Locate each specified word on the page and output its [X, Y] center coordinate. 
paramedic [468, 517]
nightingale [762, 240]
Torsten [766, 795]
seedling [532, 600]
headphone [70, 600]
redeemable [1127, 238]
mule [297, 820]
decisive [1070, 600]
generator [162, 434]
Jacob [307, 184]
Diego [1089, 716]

### YOUR INSTRUCTIONS
Please reproduce every line of the listing above word for word.

### RESPONSE TO THIS TASK
Locate each specified word on the page and output its [X, Y] center coordinate. 
paramedic [468, 517]
nightingale [762, 240]
Torsten [766, 795]
seedling [532, 600]
headphone [70, 600]
redeemable [1127, 238]
mule [297, 820]
decisive [1070, 600]
generator [162, 434]
Jacob [307, 184]
Diego [1089, 716]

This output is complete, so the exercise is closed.